= What is being asked =
Report every line of the listing that contains the word "italic", matching its case exactly.

►

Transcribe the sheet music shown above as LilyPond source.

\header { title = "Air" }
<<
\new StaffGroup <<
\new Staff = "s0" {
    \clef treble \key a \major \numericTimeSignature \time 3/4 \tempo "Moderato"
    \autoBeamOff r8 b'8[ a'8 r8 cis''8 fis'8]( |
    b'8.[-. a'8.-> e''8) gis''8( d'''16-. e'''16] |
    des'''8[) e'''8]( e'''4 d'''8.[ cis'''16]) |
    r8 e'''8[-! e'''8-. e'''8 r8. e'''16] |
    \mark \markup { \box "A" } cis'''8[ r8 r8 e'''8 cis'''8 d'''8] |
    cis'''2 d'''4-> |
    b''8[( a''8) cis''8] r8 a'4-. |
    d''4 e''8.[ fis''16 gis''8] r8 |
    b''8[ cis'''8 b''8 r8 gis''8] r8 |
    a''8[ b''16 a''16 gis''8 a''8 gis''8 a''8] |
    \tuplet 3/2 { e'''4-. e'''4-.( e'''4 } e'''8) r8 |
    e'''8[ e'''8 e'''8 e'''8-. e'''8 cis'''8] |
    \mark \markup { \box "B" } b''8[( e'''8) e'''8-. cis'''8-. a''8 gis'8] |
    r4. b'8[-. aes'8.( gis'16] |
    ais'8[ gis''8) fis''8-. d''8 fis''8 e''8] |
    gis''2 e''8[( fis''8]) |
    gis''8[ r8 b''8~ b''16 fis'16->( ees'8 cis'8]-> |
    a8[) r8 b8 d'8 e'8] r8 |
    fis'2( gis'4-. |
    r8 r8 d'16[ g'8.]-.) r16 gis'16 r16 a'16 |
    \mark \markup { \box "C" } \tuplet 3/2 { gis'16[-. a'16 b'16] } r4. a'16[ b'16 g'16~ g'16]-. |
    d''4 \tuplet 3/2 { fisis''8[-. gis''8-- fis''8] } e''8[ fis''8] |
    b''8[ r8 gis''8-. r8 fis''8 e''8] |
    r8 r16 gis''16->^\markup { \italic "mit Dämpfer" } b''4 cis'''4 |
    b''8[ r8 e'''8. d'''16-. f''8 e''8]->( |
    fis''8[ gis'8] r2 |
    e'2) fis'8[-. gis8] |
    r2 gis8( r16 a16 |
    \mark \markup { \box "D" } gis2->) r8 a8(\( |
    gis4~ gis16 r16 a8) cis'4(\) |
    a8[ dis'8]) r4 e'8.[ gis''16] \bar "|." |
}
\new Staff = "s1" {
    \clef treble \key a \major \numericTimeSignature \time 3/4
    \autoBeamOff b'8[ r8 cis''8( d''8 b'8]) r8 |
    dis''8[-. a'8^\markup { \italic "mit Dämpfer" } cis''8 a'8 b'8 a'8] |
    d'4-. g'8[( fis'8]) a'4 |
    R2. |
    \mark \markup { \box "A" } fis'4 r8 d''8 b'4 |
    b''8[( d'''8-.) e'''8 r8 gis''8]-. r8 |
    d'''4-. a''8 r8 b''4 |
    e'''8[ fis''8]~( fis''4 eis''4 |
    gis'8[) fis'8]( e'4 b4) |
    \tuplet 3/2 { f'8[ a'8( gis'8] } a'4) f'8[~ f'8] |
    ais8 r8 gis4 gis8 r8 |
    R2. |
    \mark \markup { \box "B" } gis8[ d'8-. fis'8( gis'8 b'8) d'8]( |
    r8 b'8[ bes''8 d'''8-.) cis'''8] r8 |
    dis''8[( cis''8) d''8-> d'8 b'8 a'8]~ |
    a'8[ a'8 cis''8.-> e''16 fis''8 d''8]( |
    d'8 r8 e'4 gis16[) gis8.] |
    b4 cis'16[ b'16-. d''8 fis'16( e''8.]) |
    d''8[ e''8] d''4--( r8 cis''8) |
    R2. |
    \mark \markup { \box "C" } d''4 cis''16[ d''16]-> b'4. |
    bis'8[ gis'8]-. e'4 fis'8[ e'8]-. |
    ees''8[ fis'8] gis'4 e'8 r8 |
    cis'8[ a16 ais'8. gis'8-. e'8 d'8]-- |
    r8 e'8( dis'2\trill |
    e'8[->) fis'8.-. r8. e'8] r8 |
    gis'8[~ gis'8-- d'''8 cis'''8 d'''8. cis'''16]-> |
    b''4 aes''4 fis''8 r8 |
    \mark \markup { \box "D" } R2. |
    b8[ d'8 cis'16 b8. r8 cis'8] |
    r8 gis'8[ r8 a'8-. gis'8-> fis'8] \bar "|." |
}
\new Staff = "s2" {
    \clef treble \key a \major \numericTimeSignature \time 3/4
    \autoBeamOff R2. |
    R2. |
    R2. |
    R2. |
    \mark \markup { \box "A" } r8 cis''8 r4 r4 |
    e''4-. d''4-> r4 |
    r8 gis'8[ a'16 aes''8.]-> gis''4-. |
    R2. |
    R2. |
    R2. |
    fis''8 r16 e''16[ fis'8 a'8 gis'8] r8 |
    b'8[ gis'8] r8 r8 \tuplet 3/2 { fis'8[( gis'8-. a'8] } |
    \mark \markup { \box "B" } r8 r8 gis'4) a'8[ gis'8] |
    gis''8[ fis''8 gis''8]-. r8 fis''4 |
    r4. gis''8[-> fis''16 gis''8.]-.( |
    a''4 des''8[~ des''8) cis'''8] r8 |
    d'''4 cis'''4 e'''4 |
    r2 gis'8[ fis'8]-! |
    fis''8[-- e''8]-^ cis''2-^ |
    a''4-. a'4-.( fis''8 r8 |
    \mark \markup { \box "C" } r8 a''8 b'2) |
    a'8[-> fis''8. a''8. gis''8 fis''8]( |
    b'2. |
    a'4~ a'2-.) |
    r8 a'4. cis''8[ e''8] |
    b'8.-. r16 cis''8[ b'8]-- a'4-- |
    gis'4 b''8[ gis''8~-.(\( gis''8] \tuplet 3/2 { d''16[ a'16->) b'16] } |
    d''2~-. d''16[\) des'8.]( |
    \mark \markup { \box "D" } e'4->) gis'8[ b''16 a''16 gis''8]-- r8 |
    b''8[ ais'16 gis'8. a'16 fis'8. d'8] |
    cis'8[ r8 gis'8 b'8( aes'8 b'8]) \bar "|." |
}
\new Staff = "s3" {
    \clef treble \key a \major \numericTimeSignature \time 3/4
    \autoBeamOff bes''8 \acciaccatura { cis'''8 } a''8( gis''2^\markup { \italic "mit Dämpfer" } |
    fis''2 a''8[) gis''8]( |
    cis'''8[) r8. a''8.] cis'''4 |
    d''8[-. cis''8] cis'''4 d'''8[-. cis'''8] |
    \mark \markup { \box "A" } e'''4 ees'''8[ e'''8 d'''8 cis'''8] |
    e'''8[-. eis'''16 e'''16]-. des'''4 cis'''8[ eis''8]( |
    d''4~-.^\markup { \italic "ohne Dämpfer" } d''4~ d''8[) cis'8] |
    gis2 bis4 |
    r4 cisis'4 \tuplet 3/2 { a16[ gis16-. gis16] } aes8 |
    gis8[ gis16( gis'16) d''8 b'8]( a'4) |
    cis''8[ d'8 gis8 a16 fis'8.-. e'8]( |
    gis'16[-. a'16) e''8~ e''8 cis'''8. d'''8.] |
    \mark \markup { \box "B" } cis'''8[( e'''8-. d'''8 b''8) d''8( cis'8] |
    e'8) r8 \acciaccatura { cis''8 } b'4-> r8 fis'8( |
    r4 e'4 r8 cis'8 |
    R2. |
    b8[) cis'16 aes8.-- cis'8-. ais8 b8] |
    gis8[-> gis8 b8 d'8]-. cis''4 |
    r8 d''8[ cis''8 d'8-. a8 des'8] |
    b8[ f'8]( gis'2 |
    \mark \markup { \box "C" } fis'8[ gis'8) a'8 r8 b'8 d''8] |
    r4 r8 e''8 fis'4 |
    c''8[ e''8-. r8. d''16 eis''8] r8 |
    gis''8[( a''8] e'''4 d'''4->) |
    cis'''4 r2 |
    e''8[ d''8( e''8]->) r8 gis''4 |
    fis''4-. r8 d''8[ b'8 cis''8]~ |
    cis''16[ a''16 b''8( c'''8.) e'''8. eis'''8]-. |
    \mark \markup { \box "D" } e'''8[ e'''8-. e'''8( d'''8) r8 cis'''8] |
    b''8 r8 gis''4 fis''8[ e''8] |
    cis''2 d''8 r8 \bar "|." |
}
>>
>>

◄

= Response to the exercise =
    r8 r16 gis''16->^\markup { \italic "mit Dämpfer" } b''4 cis'''4 |
    dis''8[-. a'8^\markup { \italic "mit Dämpfer" } cis''8 a'8 b'8 a'8] |
    \autoBeamOff bes''8 \acciaccatura { cis'''8 } a''8( gis''2^\markup { \italic "mit Dämpfer" } |
    d''4~-.^\markup { \italic "ohne Dämpfer" } d''4~ d''8[) cis'8] |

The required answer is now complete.